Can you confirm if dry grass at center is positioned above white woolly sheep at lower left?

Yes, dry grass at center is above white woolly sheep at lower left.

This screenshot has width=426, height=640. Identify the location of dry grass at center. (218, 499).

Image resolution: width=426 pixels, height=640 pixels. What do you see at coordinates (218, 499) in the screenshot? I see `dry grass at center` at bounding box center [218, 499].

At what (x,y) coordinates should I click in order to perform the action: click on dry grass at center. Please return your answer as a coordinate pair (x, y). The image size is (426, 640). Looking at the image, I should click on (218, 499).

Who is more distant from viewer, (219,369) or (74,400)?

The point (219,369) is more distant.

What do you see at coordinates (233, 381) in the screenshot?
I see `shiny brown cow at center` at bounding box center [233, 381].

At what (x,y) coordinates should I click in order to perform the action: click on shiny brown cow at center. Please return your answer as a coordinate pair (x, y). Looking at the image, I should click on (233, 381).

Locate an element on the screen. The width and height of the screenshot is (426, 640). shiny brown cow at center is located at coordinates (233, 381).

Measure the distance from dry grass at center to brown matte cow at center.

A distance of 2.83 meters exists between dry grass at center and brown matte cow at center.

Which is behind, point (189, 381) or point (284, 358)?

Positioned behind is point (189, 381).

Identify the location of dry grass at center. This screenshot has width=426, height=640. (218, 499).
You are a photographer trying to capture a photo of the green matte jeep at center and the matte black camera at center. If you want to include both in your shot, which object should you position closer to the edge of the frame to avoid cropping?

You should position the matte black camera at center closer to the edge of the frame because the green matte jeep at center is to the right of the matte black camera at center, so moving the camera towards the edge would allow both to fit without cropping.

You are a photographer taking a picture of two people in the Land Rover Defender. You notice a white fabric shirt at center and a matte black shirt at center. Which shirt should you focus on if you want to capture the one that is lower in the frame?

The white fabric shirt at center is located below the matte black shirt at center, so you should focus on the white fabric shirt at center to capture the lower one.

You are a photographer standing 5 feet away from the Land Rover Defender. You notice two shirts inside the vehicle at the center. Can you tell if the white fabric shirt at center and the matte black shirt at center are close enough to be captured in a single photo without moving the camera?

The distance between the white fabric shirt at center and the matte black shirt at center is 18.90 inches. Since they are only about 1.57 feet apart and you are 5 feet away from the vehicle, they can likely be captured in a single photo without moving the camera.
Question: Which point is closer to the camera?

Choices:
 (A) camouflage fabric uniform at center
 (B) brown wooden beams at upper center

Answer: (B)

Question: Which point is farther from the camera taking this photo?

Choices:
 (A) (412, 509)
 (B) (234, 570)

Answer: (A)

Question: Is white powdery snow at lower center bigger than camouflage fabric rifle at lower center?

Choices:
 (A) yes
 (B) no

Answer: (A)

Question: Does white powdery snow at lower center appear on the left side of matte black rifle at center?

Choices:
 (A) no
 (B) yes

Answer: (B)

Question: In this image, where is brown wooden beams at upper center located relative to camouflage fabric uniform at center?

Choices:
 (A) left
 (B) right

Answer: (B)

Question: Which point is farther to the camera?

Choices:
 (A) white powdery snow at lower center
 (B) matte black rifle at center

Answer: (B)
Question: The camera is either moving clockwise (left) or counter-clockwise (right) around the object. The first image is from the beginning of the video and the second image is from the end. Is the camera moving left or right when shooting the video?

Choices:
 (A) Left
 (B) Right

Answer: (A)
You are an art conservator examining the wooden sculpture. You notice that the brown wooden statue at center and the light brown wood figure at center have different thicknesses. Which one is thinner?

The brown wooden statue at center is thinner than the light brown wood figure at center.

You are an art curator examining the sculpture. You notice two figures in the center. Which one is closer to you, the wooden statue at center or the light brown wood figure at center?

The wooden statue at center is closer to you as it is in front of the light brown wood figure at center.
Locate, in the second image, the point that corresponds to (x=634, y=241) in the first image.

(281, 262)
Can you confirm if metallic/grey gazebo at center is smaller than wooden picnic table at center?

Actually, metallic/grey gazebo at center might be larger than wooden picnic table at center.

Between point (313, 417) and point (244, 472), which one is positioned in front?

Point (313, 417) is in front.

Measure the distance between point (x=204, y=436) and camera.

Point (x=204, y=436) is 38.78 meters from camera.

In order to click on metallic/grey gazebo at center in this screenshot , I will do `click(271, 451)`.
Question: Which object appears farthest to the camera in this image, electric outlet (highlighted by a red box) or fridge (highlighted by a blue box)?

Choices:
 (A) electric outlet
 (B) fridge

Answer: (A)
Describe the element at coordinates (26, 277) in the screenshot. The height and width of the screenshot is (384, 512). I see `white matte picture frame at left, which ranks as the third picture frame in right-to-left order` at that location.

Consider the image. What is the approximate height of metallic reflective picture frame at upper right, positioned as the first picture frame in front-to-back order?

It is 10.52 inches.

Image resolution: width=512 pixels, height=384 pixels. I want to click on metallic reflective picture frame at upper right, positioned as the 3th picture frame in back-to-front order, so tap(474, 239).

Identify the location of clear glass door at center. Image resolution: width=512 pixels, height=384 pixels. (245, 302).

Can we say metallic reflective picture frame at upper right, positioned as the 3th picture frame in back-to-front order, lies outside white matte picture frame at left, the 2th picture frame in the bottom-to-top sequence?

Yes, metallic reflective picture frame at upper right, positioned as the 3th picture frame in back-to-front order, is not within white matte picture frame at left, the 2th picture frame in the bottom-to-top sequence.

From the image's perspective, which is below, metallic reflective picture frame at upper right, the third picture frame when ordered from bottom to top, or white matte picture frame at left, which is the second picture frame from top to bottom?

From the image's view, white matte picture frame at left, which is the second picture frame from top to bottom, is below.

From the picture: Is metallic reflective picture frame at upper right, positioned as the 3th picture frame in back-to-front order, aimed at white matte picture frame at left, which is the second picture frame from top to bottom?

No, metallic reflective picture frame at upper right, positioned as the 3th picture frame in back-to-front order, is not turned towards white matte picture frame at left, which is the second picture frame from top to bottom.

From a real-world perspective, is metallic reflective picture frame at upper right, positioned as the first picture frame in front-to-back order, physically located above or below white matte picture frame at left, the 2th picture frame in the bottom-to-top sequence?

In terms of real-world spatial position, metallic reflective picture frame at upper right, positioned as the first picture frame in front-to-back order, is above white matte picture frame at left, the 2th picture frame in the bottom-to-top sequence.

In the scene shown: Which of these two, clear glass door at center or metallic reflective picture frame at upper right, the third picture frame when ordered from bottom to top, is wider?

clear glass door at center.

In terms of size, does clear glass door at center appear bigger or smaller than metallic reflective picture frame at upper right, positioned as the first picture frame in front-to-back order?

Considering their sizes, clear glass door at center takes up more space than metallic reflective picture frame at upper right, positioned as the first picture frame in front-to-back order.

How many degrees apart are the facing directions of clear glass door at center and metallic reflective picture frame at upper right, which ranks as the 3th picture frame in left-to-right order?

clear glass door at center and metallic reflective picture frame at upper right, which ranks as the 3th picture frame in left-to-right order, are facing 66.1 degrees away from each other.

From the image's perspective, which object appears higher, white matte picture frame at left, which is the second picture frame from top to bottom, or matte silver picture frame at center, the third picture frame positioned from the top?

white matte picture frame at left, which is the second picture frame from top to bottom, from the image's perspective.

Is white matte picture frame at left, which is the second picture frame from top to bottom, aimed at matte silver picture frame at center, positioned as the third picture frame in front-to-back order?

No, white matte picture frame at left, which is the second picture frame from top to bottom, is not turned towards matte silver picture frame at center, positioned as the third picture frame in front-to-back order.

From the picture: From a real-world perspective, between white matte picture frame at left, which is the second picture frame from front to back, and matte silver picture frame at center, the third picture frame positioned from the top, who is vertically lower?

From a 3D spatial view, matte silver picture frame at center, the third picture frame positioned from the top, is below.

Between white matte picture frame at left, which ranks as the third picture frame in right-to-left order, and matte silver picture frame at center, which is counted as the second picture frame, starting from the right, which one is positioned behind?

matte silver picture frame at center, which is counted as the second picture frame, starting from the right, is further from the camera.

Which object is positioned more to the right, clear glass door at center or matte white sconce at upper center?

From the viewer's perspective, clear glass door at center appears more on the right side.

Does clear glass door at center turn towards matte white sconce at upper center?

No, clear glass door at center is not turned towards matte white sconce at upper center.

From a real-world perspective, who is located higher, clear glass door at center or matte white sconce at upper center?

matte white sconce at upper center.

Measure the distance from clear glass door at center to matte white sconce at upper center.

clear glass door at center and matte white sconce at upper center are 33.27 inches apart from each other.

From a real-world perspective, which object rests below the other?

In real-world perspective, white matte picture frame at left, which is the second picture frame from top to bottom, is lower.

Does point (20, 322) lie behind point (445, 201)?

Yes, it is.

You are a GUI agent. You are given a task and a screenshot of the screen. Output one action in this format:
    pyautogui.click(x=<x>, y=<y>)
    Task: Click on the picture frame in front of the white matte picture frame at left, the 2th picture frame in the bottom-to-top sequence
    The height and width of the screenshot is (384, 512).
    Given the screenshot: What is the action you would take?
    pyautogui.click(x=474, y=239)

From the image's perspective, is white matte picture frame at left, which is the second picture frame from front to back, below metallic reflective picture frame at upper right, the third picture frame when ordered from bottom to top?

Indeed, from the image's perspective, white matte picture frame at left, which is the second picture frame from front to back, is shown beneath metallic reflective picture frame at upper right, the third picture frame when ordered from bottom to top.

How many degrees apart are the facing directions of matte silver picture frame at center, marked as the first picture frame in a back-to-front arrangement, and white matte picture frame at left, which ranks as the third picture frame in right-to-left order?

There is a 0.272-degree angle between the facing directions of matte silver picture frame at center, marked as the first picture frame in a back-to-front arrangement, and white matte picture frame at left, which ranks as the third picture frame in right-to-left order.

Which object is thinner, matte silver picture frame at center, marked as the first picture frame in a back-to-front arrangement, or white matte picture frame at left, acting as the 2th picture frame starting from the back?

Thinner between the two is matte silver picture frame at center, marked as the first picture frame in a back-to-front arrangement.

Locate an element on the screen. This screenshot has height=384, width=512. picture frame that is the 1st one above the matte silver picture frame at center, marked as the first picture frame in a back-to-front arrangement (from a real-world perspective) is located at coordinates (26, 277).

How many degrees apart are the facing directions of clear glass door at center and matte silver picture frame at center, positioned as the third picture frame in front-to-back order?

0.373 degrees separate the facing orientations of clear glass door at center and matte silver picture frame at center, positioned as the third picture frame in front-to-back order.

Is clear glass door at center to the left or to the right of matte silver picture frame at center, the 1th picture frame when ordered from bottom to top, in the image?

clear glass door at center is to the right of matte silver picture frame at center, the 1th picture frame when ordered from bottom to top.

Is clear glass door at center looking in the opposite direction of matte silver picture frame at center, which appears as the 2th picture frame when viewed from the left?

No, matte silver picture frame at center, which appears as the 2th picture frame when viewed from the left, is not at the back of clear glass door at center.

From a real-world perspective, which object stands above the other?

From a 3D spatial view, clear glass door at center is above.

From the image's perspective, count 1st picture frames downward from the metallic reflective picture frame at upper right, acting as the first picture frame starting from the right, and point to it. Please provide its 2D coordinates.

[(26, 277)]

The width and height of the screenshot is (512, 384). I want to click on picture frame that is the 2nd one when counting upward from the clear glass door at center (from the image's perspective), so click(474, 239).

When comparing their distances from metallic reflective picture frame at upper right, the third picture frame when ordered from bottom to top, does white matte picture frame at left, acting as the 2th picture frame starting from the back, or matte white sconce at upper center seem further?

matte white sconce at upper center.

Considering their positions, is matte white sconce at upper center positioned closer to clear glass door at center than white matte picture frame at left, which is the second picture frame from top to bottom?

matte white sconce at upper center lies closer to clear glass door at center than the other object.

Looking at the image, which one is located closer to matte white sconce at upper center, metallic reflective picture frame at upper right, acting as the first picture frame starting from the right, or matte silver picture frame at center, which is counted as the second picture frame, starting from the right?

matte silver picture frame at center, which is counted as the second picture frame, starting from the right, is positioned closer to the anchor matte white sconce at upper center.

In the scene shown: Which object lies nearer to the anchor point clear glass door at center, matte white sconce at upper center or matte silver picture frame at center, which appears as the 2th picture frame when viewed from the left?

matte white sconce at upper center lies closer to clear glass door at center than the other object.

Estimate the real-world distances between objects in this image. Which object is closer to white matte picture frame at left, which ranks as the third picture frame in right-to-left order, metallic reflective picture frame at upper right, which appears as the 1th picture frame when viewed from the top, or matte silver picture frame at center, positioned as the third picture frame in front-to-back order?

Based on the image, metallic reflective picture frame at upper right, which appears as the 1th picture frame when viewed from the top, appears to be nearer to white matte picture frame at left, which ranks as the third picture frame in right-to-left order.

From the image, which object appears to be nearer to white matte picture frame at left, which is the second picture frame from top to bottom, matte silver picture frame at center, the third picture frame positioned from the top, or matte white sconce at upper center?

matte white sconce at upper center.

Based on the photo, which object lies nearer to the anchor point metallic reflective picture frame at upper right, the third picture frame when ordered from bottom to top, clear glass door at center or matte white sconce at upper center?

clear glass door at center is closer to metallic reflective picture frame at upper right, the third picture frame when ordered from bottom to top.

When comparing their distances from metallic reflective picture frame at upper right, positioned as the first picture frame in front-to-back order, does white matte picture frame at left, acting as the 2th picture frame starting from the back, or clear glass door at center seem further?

★ ★ ★ ★ ★ ★ ★

TO BE DONE:
Copy out verbatim the entries from the line containing "Image resolution: width=512 pixels, height=384 pixels. I" through the line containing "Yes, metallic reflective", including both of those lines.

EXERCISE RESULT:
Image resolution: width=512 pixels, height=384 pixels. I want to click on metallic reflective picture frame at upper right, positioned as the 3th picture frame in back-to-front order, so tap(474, 239).

Identify the location of clear glass door at center. Image resolution: width=512 pixels, height=384 pixels. (245, 302).

Can we say metallic reflective picture frame at upper right, positioned as the 3th picture frame in back-to-front order, lies outside white matte picture frame at left, the 2th picture frame in the bottom-to-top sequence?

Yes, metallic reflective picture frame at upper right, positioned as the 3th picture frame in back-to-front order, is not within white matte picture frame at left, the 2th picture frame in the bottom-to-top sequence.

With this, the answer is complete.